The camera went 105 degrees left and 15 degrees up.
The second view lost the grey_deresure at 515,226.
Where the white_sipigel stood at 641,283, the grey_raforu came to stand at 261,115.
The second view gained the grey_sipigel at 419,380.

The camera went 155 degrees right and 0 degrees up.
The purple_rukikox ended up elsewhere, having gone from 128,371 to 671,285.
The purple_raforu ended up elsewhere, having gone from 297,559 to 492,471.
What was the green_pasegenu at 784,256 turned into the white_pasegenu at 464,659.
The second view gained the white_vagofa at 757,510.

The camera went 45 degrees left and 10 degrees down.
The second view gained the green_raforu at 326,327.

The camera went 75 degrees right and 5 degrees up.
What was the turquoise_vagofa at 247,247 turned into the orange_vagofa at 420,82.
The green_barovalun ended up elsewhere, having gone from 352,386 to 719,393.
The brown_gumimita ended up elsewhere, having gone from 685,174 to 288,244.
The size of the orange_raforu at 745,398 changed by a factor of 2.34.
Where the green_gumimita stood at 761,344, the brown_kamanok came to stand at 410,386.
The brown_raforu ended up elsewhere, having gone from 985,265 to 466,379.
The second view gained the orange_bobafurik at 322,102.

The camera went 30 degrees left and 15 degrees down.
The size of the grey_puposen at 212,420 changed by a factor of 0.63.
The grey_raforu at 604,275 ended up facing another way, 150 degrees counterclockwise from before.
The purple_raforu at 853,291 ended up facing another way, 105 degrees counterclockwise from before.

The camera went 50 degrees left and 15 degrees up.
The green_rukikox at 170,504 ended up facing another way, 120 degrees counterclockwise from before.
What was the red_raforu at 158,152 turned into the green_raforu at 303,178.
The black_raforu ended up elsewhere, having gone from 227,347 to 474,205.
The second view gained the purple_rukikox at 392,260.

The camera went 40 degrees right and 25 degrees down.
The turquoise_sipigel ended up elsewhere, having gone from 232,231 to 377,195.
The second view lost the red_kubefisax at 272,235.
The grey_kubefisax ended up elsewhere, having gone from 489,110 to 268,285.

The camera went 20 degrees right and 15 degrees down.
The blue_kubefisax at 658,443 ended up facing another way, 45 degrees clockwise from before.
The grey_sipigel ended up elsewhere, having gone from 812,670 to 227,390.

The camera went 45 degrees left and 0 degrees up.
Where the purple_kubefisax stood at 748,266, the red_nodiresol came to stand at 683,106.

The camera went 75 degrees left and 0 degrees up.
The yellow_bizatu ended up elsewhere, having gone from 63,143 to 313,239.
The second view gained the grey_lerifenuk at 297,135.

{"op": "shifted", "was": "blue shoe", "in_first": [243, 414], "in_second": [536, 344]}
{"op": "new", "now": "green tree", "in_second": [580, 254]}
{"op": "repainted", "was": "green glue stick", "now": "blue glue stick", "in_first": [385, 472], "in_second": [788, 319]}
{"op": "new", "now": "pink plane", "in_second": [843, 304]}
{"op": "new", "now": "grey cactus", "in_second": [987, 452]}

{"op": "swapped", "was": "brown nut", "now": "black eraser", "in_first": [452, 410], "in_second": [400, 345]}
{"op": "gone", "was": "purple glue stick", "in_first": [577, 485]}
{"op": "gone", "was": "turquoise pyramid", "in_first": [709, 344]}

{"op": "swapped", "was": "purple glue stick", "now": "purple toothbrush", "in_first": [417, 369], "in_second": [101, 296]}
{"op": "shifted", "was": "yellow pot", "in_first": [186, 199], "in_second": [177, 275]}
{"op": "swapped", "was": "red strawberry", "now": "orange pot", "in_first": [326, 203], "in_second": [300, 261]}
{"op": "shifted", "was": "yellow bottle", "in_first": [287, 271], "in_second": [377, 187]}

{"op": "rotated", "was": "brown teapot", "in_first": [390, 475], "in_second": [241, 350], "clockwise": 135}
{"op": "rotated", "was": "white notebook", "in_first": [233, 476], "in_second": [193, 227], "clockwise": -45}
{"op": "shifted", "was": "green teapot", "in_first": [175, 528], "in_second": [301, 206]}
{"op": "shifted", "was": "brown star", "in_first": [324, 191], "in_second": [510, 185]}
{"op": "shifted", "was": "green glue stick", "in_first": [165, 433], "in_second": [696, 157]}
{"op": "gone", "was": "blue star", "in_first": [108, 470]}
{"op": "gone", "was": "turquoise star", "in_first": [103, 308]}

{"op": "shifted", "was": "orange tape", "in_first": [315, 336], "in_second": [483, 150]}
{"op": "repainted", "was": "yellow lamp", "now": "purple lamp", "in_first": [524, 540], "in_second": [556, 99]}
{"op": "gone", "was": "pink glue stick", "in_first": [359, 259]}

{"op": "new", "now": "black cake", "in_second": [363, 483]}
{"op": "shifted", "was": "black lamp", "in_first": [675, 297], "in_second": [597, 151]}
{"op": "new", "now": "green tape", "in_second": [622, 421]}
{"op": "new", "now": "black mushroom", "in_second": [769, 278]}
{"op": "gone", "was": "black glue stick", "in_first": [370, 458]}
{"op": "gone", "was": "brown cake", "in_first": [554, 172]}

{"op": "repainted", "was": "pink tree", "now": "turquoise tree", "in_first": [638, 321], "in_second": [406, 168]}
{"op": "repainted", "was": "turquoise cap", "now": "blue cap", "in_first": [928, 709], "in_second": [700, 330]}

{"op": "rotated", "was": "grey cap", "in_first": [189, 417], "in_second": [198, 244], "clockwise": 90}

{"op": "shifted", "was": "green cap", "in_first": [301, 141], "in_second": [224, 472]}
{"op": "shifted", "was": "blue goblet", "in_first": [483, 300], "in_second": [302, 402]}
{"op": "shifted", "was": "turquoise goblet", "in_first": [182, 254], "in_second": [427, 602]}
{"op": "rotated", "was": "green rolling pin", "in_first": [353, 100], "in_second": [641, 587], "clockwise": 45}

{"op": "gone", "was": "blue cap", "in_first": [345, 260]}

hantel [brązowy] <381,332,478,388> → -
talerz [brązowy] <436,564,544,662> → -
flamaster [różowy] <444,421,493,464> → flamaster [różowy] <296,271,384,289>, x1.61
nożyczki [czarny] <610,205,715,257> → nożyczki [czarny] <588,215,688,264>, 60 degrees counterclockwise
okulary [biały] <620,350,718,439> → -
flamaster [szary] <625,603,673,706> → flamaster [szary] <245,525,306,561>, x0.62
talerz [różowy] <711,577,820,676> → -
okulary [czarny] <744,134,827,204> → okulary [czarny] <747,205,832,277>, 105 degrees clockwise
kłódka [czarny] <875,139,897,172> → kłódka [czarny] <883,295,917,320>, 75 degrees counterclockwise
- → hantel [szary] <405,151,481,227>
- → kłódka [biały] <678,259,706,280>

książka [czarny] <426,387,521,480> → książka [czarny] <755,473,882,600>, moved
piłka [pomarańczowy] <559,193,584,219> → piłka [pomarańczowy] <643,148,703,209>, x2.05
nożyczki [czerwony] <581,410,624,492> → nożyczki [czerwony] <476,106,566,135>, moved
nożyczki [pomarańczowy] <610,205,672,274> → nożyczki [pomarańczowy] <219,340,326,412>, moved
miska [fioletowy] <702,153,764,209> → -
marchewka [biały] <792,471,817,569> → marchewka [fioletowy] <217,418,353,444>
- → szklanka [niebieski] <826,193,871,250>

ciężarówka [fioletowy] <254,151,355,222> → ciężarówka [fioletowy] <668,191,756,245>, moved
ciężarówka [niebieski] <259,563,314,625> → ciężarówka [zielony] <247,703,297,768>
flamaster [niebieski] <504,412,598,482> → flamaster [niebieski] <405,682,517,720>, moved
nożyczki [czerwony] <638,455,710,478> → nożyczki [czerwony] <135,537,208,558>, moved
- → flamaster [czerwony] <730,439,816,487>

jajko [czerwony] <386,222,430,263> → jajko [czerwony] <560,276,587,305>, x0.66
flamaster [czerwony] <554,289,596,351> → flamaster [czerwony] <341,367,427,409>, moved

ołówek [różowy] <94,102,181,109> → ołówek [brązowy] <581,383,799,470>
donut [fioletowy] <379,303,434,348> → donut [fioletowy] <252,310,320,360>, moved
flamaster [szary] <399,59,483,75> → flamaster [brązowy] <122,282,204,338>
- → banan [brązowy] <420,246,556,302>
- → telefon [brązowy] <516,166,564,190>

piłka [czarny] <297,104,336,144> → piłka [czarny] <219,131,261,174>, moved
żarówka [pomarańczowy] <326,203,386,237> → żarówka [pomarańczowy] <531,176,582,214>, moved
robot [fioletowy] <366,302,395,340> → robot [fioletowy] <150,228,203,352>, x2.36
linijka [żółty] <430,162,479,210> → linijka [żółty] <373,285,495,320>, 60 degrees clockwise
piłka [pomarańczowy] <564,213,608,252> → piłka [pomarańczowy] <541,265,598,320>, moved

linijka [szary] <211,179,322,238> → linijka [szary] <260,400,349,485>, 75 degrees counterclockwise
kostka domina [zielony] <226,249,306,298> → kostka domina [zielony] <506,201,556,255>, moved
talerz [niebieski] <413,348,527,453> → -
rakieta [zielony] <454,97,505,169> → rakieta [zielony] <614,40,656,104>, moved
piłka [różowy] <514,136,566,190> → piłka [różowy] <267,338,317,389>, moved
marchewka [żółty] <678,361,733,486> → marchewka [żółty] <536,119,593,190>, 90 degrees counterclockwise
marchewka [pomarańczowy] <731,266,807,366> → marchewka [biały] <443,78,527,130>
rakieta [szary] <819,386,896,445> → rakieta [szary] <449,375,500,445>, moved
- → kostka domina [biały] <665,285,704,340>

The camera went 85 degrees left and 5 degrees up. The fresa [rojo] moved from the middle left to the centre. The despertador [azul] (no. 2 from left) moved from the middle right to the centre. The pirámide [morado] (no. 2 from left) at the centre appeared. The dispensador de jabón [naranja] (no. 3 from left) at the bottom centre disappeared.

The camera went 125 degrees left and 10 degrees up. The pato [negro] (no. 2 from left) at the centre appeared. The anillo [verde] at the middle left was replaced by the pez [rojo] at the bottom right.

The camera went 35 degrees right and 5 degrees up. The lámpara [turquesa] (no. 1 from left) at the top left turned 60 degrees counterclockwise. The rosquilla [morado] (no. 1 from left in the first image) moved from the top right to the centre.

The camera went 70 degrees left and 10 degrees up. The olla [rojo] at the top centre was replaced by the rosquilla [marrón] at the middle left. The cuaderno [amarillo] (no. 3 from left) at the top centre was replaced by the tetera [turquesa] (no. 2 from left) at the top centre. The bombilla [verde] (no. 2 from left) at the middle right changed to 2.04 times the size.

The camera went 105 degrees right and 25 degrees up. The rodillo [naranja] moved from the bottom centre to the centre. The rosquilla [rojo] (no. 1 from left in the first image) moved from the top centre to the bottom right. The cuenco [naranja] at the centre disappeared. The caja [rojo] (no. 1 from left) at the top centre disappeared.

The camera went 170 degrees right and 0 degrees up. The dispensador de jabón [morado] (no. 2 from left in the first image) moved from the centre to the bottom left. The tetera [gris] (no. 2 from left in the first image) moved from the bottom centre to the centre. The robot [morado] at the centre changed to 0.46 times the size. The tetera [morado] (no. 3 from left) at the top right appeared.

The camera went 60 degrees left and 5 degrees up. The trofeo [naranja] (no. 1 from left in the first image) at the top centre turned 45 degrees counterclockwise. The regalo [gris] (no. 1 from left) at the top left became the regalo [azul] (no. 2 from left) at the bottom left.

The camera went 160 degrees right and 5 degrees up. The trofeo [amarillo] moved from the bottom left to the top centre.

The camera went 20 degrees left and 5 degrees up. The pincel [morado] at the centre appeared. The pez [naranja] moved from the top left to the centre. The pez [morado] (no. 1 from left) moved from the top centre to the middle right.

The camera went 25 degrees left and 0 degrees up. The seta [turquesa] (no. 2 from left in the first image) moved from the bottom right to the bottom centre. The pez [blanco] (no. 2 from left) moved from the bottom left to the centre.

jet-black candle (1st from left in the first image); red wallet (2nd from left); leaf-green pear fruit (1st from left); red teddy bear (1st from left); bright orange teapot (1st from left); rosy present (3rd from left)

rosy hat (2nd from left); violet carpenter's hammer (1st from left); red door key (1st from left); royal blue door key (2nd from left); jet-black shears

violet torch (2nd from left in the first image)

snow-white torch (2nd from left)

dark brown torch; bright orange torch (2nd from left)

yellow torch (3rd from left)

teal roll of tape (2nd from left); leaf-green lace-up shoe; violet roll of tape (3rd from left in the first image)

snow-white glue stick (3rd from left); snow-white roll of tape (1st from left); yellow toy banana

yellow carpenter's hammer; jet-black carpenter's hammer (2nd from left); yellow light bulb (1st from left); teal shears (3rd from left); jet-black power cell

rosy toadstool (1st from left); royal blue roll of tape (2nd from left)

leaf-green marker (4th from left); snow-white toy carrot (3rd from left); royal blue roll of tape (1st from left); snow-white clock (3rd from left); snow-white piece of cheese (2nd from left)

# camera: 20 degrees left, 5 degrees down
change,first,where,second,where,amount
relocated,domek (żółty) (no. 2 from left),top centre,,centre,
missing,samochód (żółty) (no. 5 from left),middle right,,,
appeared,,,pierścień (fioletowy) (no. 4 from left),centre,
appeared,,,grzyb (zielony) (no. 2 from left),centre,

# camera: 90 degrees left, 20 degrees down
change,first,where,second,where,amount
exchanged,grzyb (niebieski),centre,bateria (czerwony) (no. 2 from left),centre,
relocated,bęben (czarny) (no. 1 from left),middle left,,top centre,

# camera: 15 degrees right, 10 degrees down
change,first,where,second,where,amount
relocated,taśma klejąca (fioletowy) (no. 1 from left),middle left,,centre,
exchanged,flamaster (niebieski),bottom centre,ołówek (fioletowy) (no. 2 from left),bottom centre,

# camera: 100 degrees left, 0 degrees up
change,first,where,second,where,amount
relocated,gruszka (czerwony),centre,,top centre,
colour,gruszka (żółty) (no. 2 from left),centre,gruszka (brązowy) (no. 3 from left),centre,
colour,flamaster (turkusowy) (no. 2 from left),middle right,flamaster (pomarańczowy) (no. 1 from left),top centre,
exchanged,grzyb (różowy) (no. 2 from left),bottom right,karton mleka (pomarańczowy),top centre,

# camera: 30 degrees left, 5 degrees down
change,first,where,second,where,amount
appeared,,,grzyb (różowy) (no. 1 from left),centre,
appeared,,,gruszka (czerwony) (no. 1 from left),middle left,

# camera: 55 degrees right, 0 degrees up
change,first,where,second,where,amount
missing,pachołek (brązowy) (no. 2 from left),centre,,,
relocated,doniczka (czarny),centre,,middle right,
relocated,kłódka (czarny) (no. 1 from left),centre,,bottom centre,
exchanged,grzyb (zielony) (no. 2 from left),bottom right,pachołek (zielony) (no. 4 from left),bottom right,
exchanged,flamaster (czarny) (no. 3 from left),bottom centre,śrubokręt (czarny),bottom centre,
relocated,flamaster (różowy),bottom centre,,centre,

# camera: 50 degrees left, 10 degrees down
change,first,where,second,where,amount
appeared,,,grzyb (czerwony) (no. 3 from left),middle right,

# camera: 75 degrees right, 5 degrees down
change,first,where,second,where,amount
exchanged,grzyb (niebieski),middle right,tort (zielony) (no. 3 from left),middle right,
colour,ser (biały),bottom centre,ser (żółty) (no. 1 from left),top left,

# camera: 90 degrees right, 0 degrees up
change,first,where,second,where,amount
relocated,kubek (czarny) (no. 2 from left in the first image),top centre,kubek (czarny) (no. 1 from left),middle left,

• • • •

TASK OBJECTIVE: Select all lines in the listing above where the word "hantel" appears, and show them.

WRITTEN ANSWER:
hantel [brązowy] <381,332,478,388> → -
- → hantel [szary] <405,151,481,227>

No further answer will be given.